What you have to do: One number is all that is asked for: the number of lines below that hold the string "none".

===== Extracted material

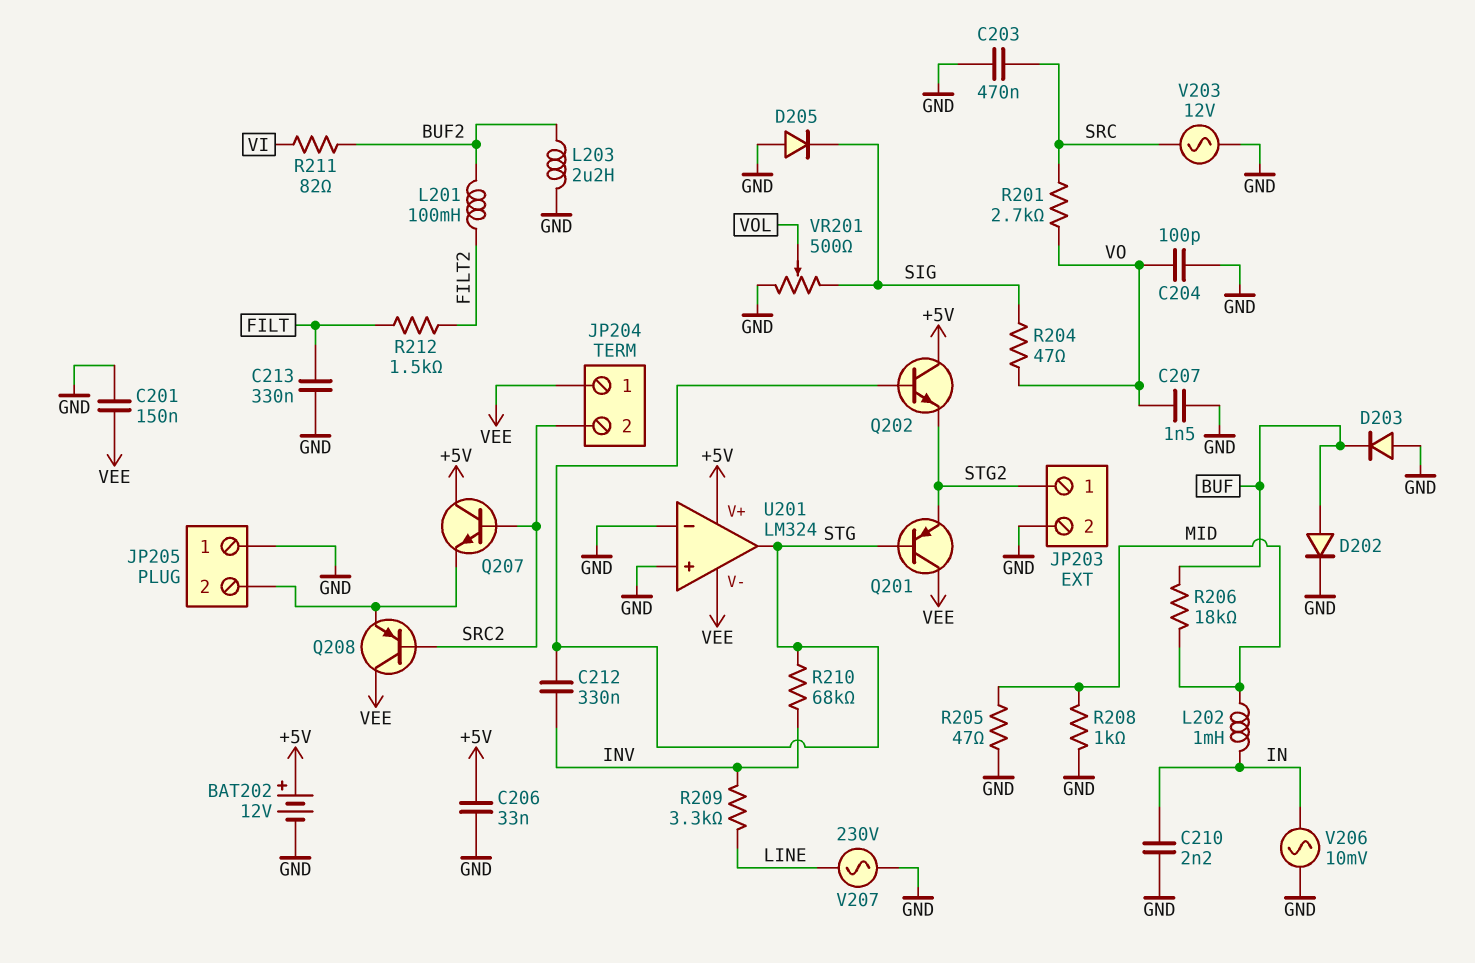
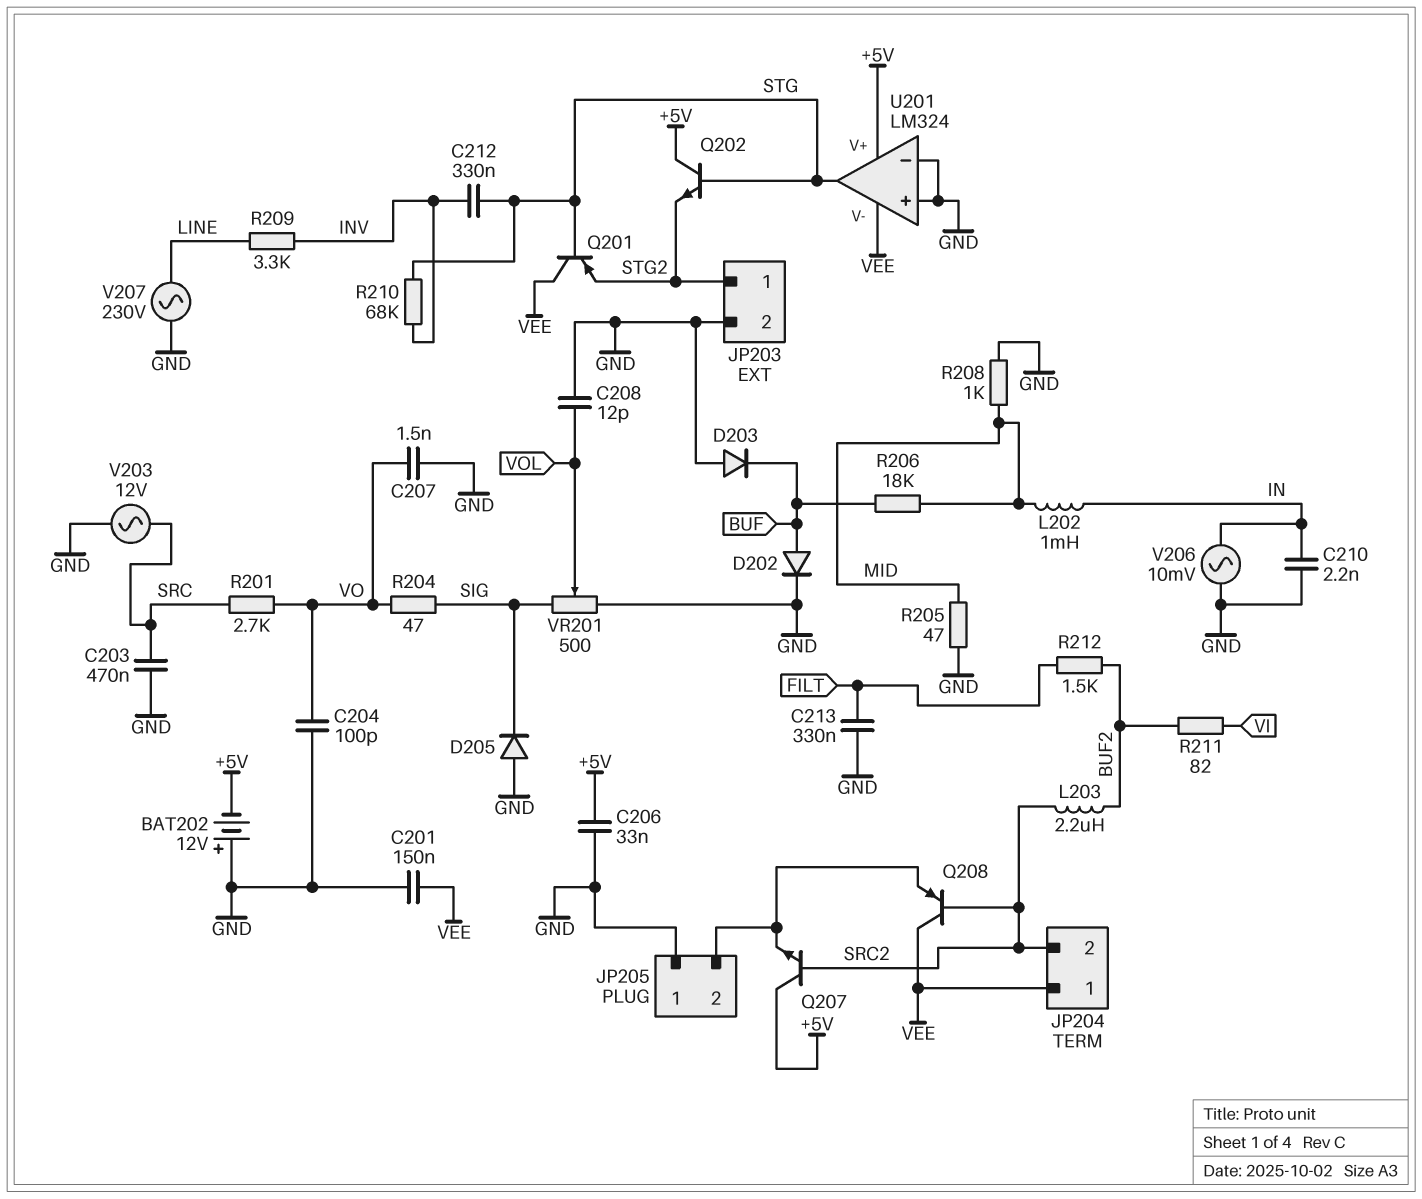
BAT202: 12V (plus +5V, minus GND) -> 12V (plus GND, minus +5V)
C208: none -> 12pF (GND, VOL)
L201: 100mH (BUF2, FILT2) -> none
L203: 2.2uH (BUF2, GND) -> 2.2uH (BUF2, SRC2)
R212: 1.5k (FILT, FILT2) -> 1.5k (BUF2, FILT)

==========

Task response: 2